------ Provided data
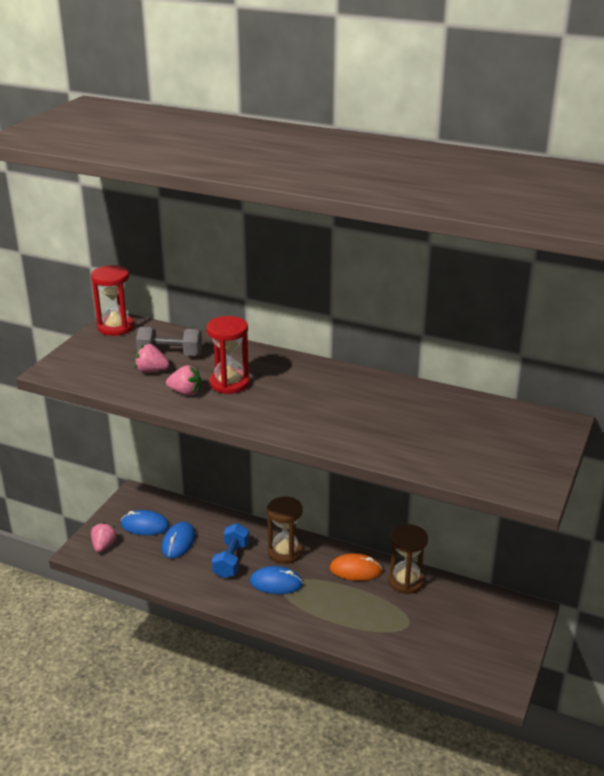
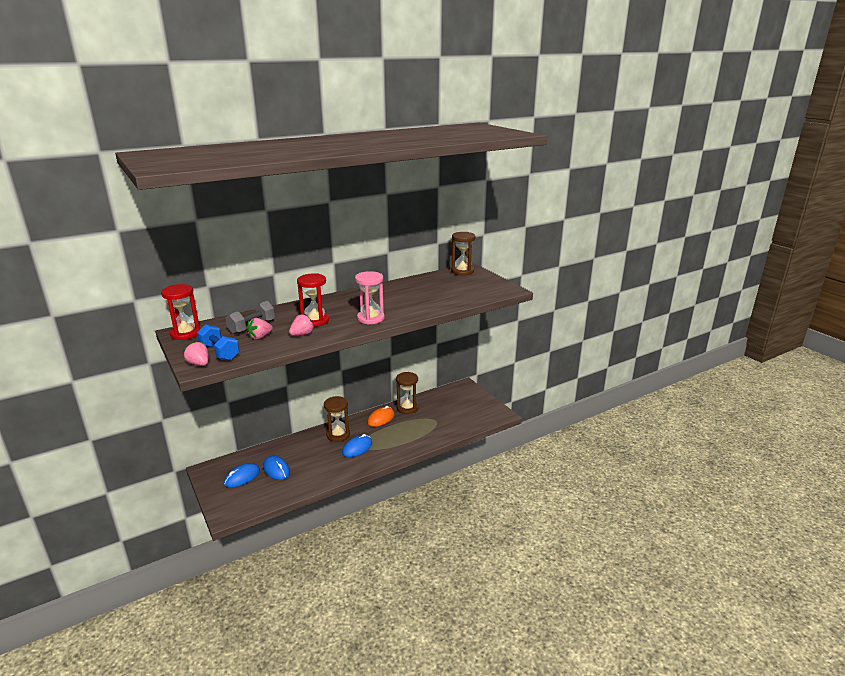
camera: 55 degrees left, 5 degrees down
(103, 546) = (235, 502): pink strawberry -> pink strawberry (199, 364)
(231, 560) = (319, 456): blue dumbbell -> blue dumbbell (219, 352)
(281, 417) = (370, 318): none -> pink hourglass
(540, 421) = (462, 271): none -> brown hourglass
------------
> Instructions for the task:
From the records above, report the number of lines that hold the string "hourglass" and add nothing.

> Answer:
2